**Task instructions**
Return the listing verbatim, images left out.

----------------------------------------

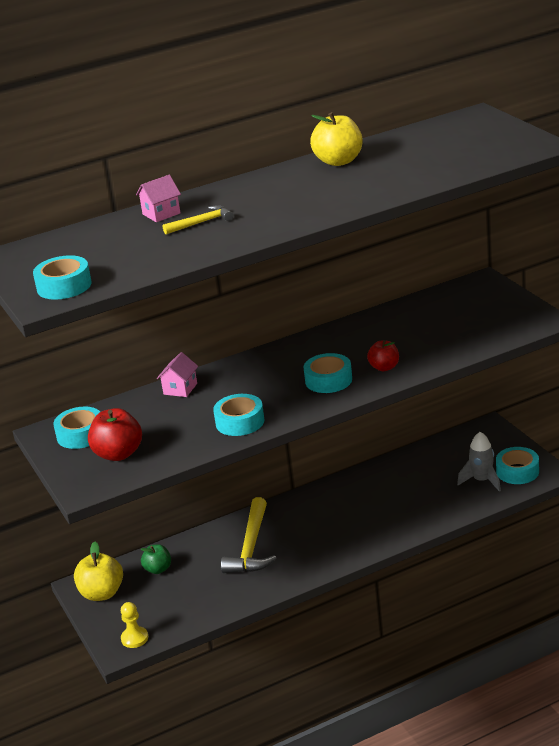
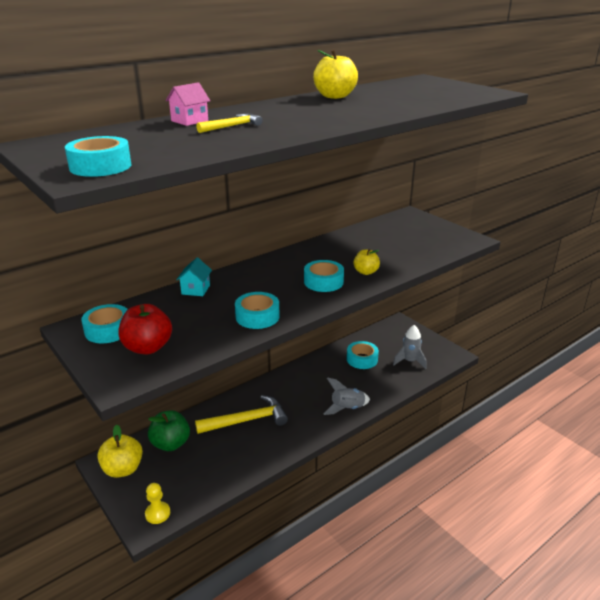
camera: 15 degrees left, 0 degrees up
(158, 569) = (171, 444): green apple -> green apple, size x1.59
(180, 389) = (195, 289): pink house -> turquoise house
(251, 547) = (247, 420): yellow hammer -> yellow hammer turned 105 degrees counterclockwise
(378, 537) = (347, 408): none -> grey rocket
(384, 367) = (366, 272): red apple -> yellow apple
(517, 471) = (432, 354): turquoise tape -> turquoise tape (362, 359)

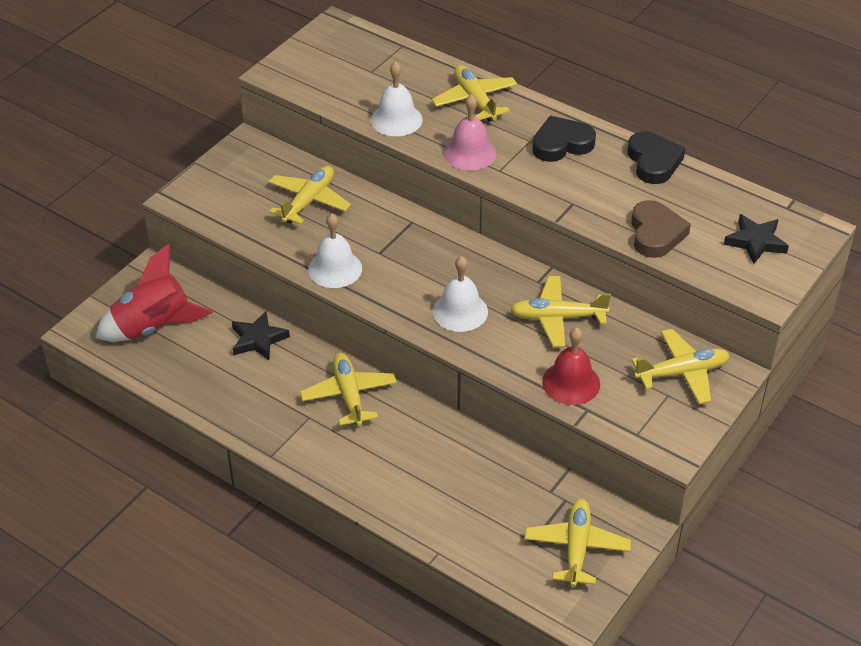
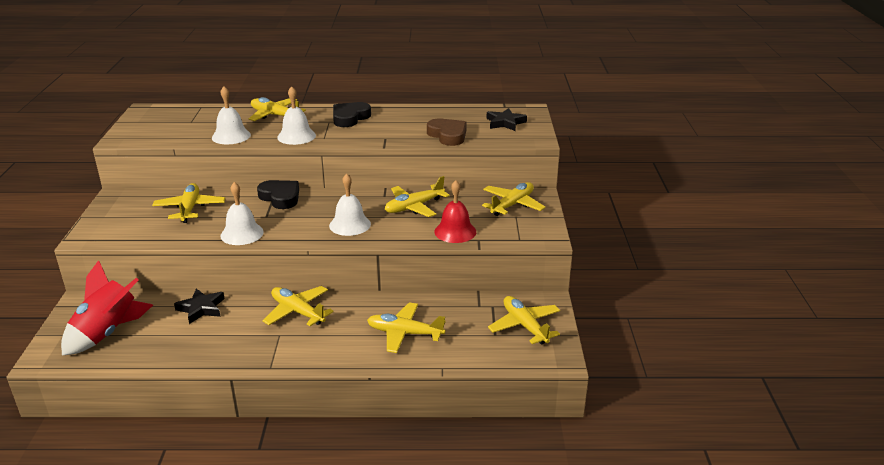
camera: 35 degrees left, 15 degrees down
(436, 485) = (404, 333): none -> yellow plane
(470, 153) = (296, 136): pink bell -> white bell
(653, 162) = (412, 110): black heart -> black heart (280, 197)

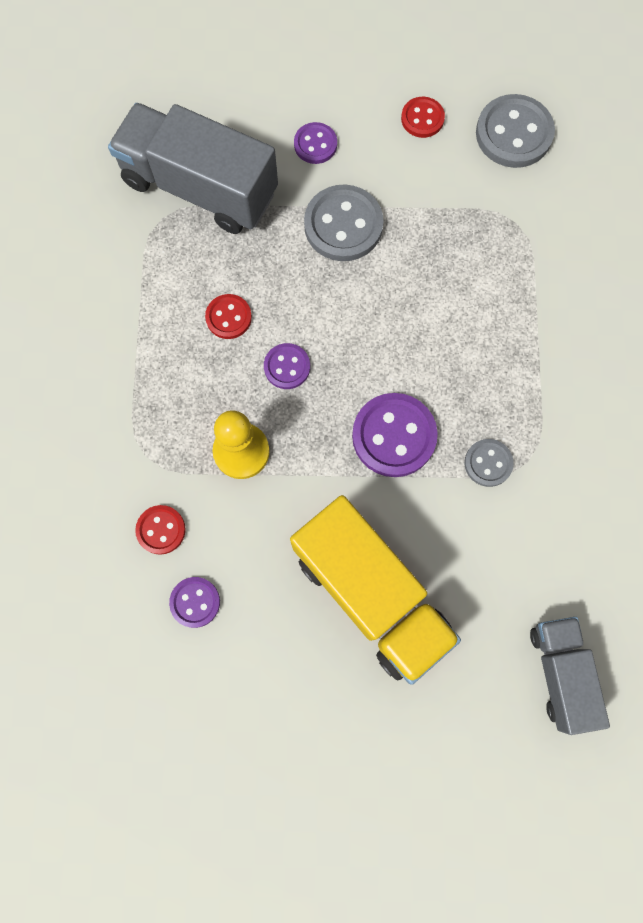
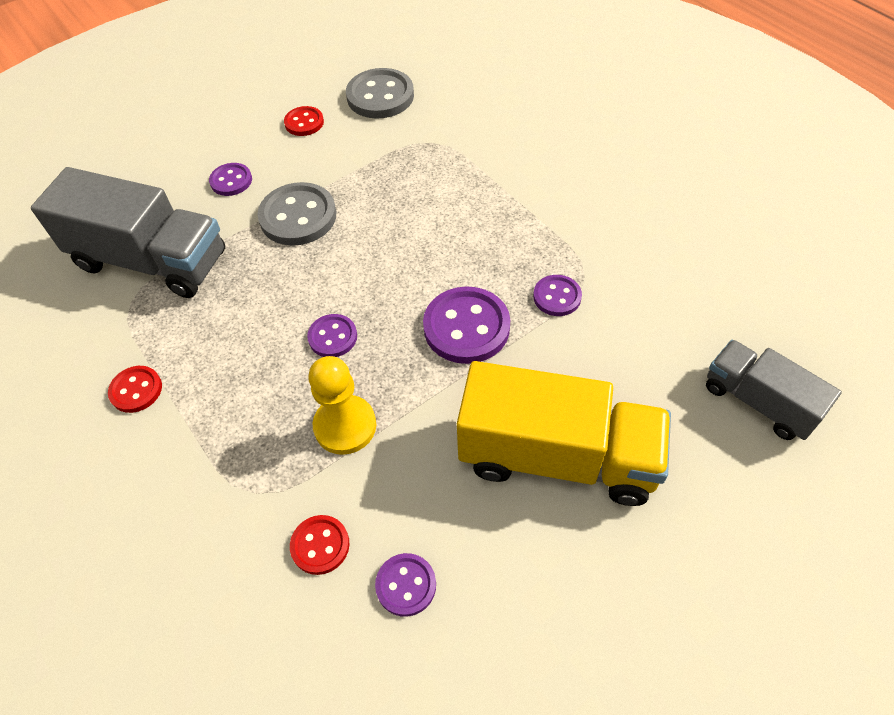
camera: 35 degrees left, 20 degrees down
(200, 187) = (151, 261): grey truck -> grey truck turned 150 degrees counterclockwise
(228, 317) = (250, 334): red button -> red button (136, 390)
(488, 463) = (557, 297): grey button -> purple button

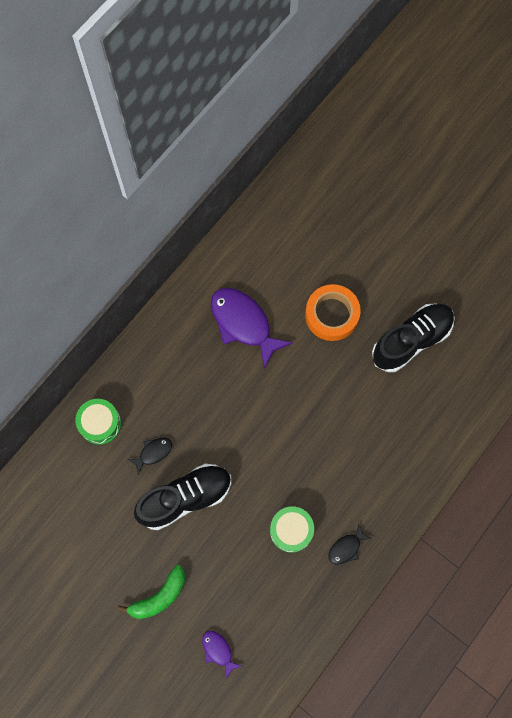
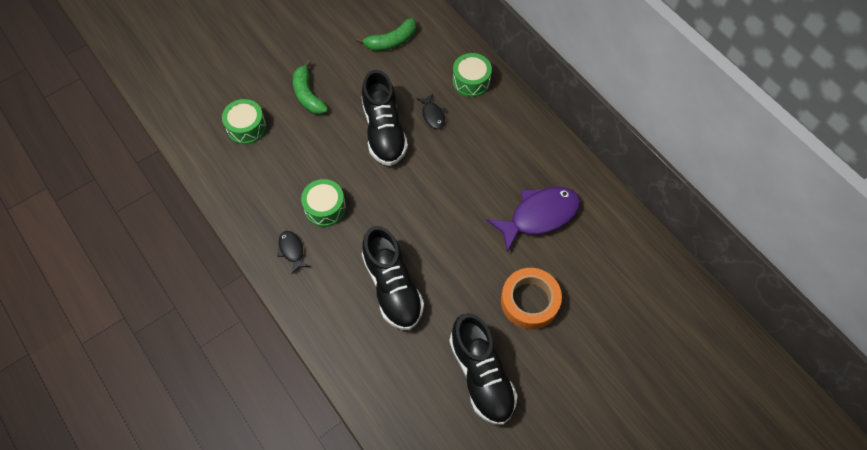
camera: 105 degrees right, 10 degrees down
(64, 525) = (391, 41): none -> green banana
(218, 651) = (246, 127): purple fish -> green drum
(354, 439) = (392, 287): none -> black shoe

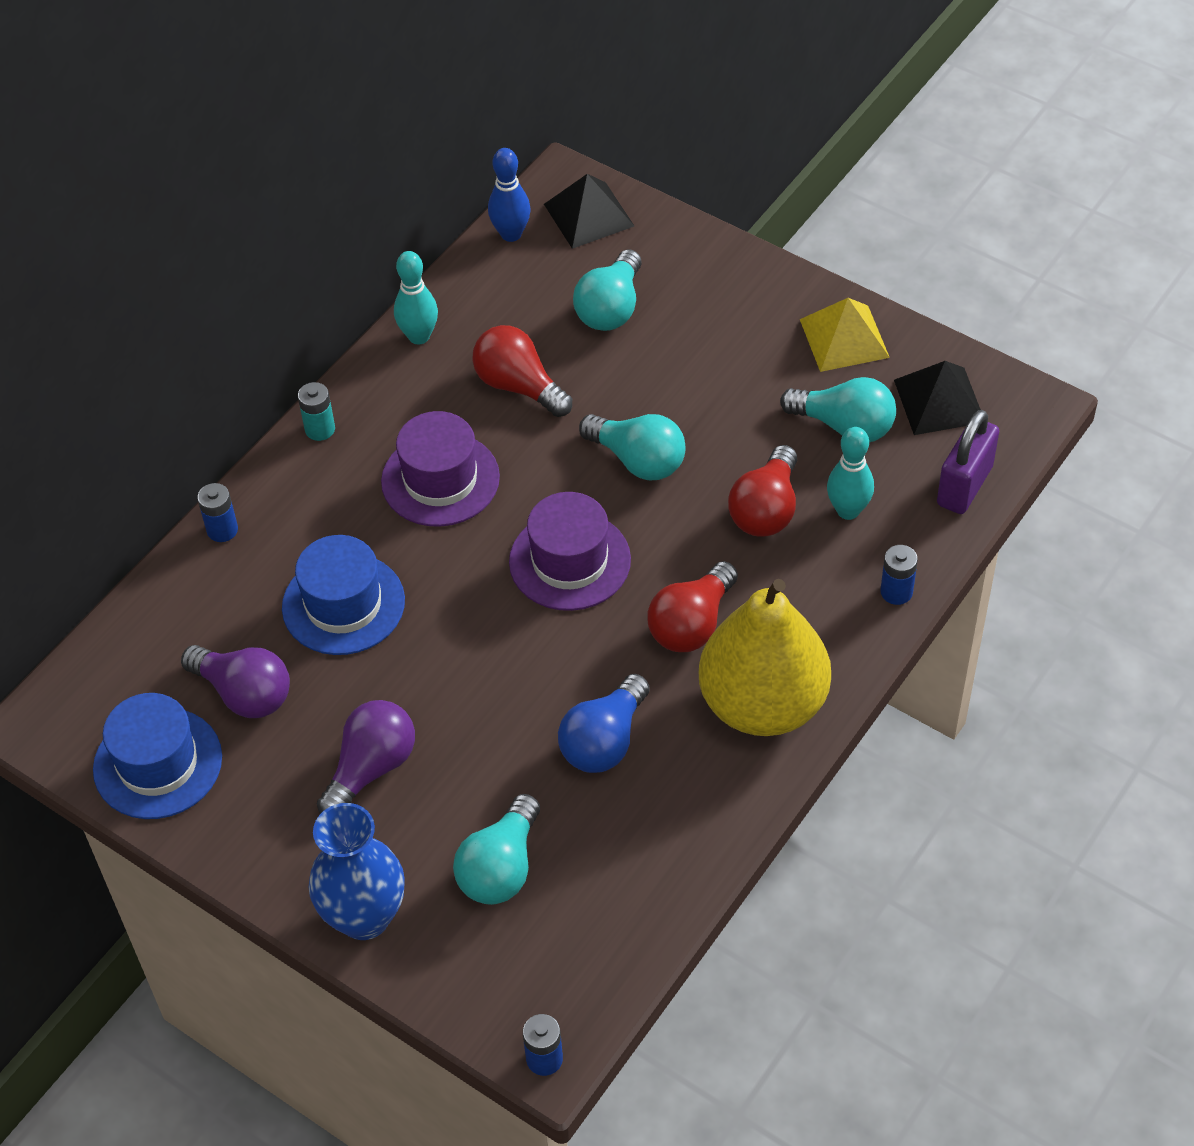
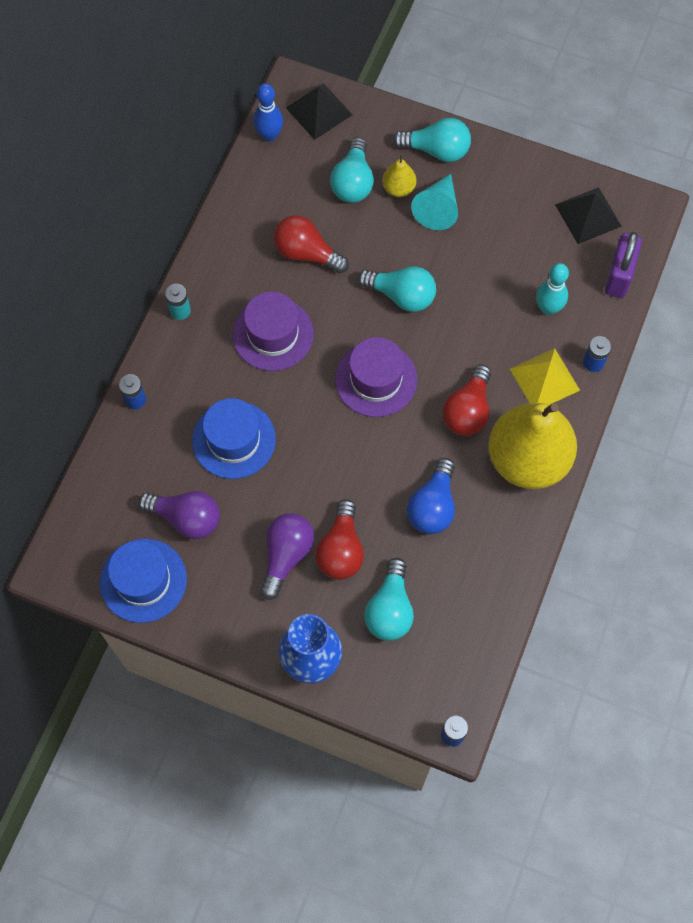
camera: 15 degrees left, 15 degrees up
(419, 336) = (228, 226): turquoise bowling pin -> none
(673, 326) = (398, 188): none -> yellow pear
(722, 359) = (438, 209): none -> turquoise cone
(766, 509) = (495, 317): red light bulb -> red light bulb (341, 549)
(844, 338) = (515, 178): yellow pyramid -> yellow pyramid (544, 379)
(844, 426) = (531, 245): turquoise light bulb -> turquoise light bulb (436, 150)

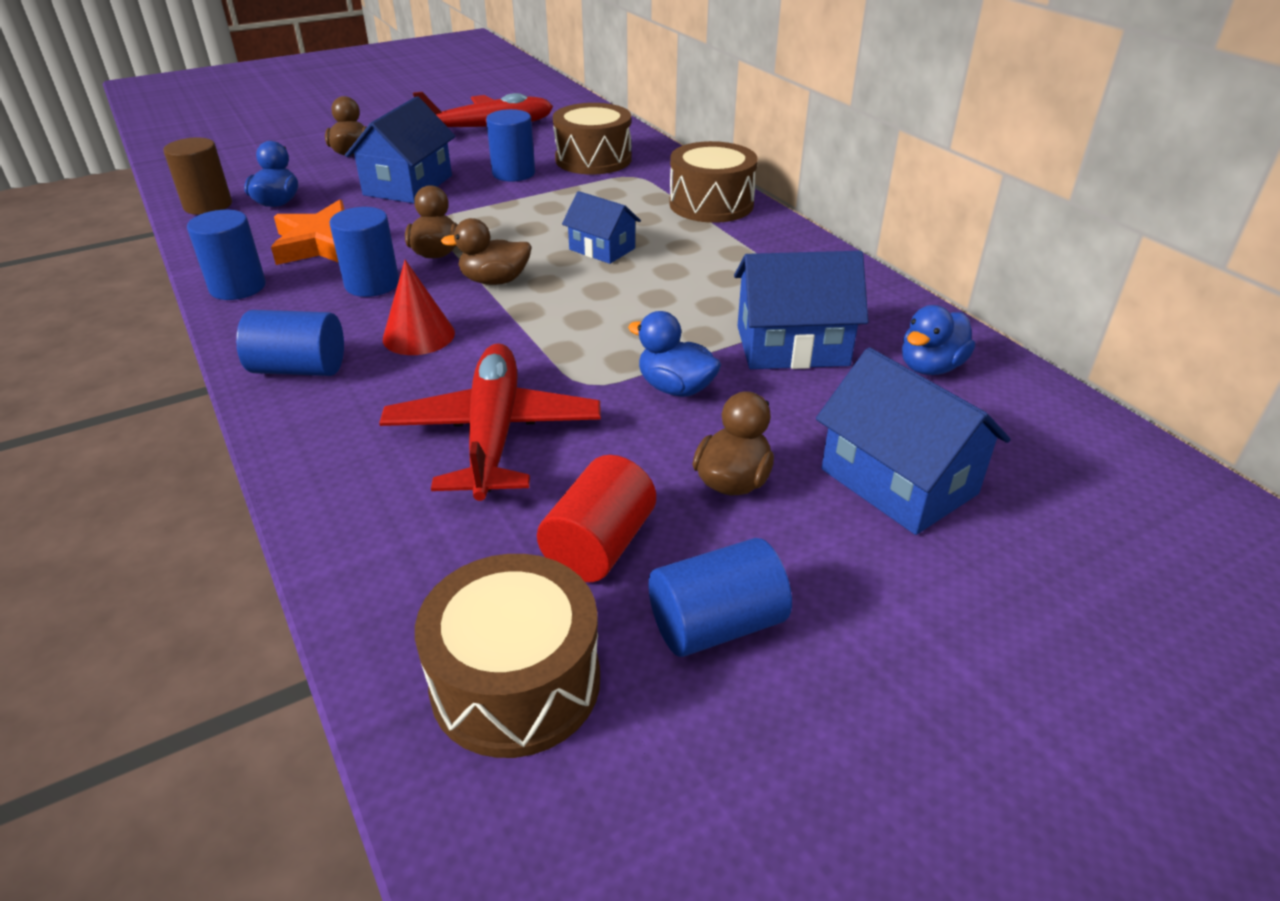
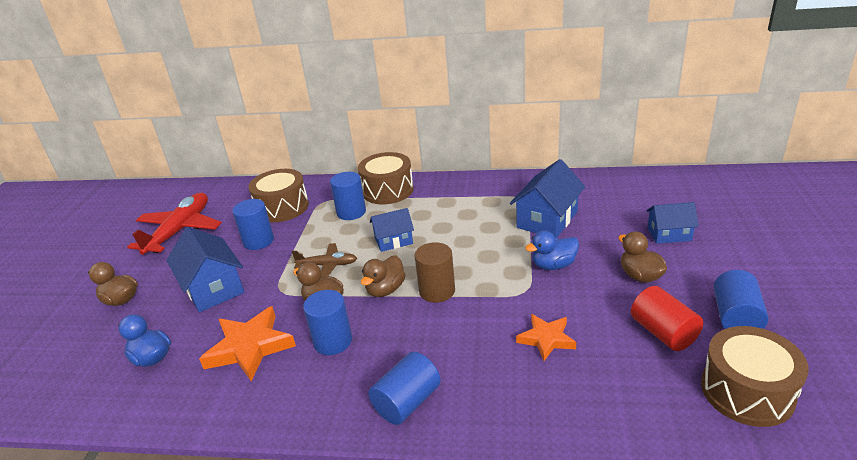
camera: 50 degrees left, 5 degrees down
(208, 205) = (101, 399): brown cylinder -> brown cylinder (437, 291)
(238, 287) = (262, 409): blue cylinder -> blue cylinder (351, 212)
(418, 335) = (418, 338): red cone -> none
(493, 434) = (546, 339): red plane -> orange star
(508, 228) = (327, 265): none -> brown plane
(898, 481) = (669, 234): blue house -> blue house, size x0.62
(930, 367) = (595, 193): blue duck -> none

----------------------------------------

**Response area**
camera: 15 degrees left, 0 degrees up
(158, 569) = (171, 444): green apple -> green apple, size x1.59
(180, 389) = (195, 289): pink house -> turquoise house
(251, 547) = (247, 420): yellow hammer -> yellow hammer turned 105 degrees counterclockwise
(378, 537) = (347, 408): none -> grey rocket
(384, 367) = (366, 272): red apple -> yellow apple
(517, 471) = (432, 354): turquoise tape -> turquoise tape (362, 359)

camera: 35 degrees left, 15 degrees down
(436, 485) = (404, 333): none -> yellow plane
(470, 153) = (296, 136): pink bell -> white bell
(653, 162) = (412, 110): black heart -> black heart (280, 197)

camera: 35 degrees left, 20 degrees down
(200, 187) = (151, 261): grey truck -> grey truck turned 150 degrees counterclockwise
(228, 317) = (250, 334): red button -> red button (136, 390)
(488, 463) = (557, 297): grey button -> purple button

camera: 105 degrees right, 10 degrees down
(64, 525) = (391, 41): none -> green banana
(218, 651) = (246, 127): purple fish -> green drum
(354, 439) = (392, 287): none -> black shoe

camera: 15 degrees left, 15 degrees up
(419, 336) = (228, 226): turquoise bowling pin -> none
(673, 326) = (398, 188): none -> yellow pear
(722, 359) = (438, 209): none -> turquoise cone
(766, 509) = (495, 317): red light bulb -> red light bulb (341, 549)
(844, 338) = (515, 178): yellow pyramid -> yellow pyramid (544, 379)
(844, 426) = (531, 245): turquoise light bulb -> turquoise light bulb (436, 150)

camera: 50 degrees left, 5 degrees down
(208, 205) = (101, 399): brown cylinder -> brown cylinder (437, 291)
(238, 287) = (262, 409): blue cylinder -> blue cylinder (351, 212)
(418, 335) = (418, 338): red cone -> none
(493, 434) = (546, 339): red plane -> orange star
(508, 228) = (327, 265): none -> brown plane
(898, 481) = (669, 234): blue house -> blue house, size x0.62
(930, 367) = (595, 193): blue duck -> none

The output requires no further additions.